- [Task instructions] From the material below, please set down exactly the lines starting with the one with "Y1: 10MHz (N6, N10) -> 12MHz (N6, N10)" and going on through the one with "JP1 pin 2: N10 -> VDD", without a single picture.

- [Records provided]
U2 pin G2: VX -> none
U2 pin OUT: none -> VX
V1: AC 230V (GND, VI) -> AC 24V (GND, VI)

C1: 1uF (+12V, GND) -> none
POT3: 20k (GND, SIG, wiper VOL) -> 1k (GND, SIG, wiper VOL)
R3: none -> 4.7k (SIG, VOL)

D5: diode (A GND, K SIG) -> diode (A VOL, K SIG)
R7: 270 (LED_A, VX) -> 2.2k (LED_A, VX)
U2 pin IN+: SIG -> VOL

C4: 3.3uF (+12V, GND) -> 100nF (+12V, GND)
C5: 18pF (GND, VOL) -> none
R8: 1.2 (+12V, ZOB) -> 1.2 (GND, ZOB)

==

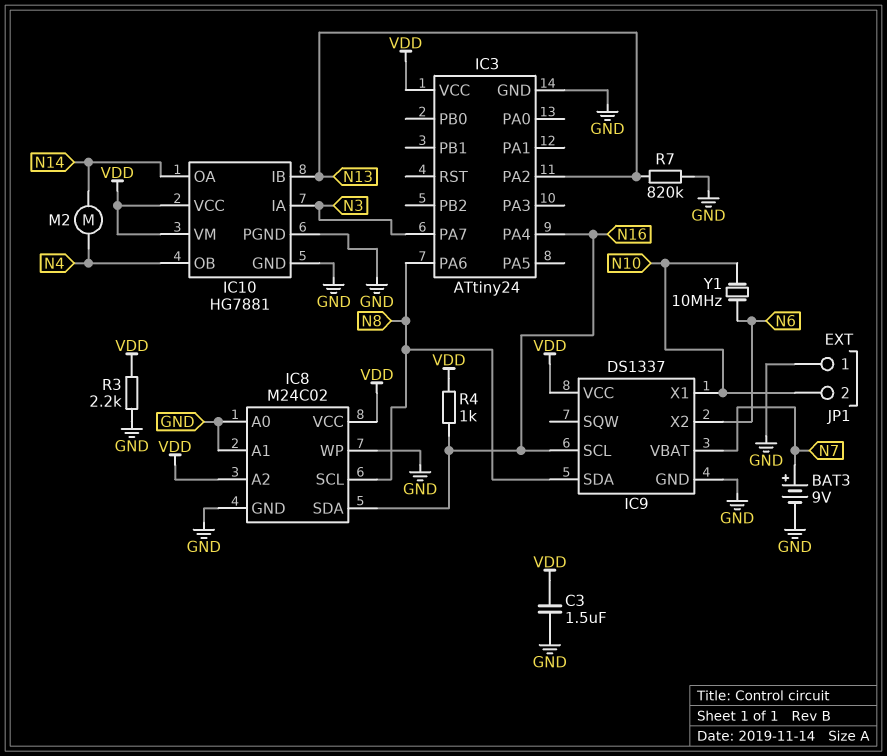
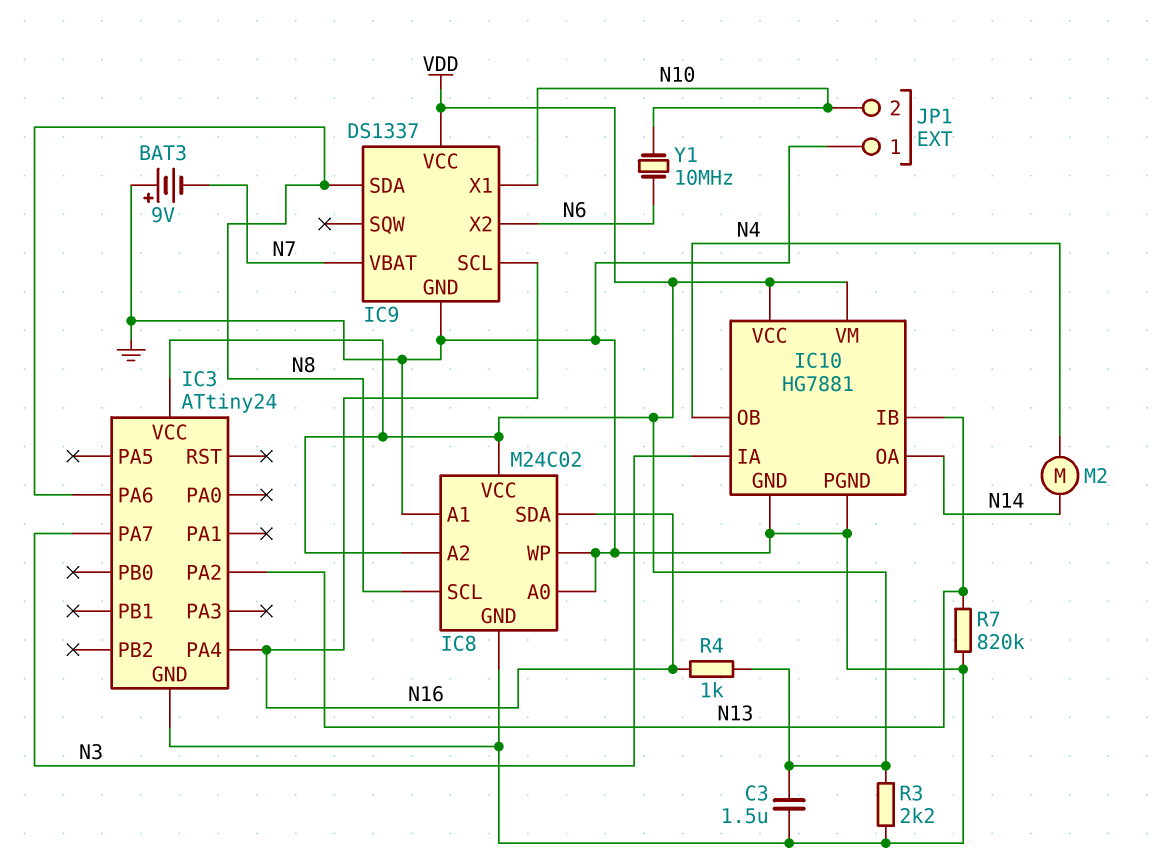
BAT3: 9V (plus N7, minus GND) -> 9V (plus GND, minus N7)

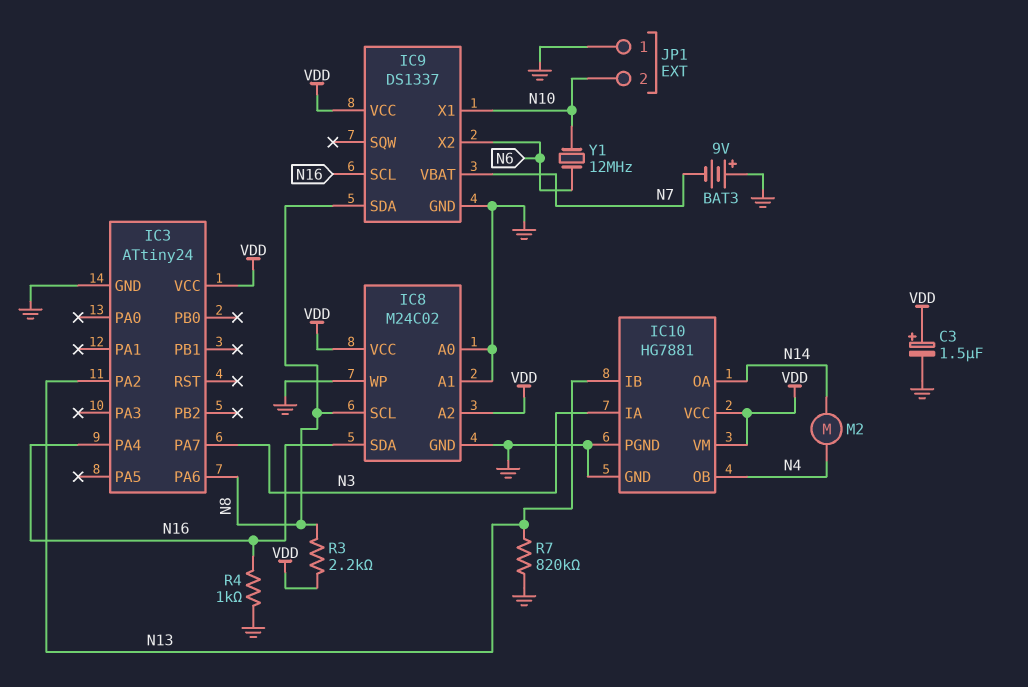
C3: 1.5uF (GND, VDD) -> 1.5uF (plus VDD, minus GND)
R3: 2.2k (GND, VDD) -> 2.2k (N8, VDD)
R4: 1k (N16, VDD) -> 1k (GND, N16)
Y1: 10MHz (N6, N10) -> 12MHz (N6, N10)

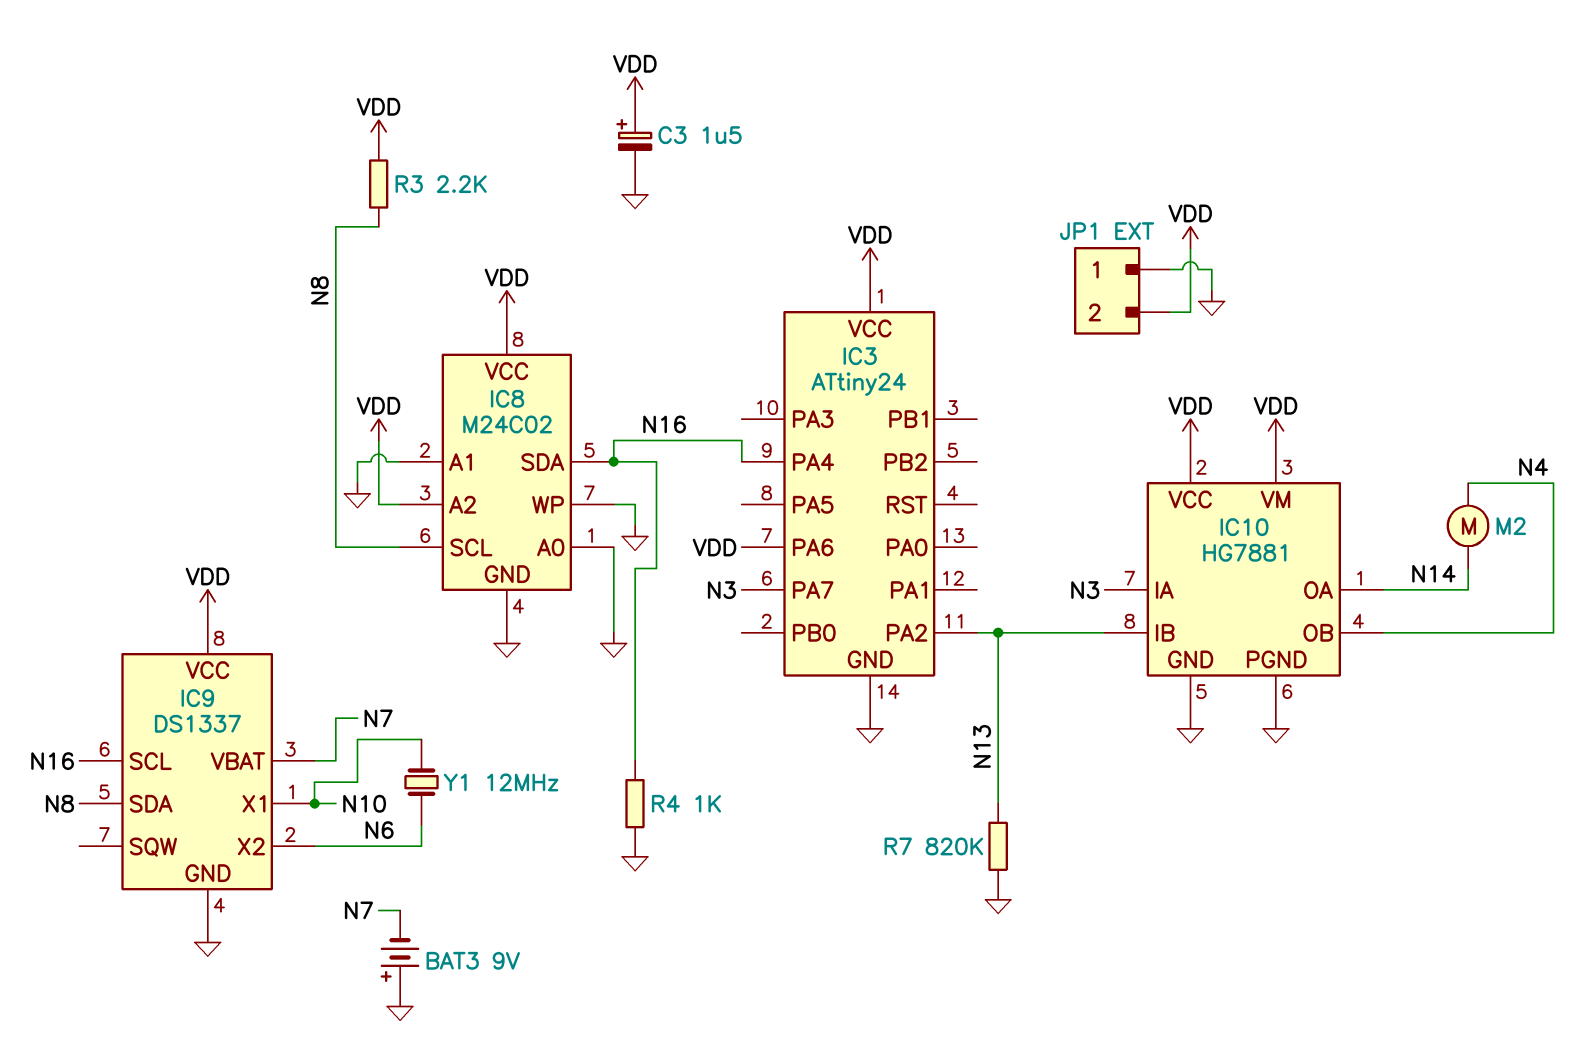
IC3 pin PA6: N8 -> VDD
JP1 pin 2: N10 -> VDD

- [Task response]
Y1: 10MHz (N6, N10) -> 12MHz (N6, N10)

IC3 pin PA6: N8 -> VDD
JP1 pin 2: N10 -> VDD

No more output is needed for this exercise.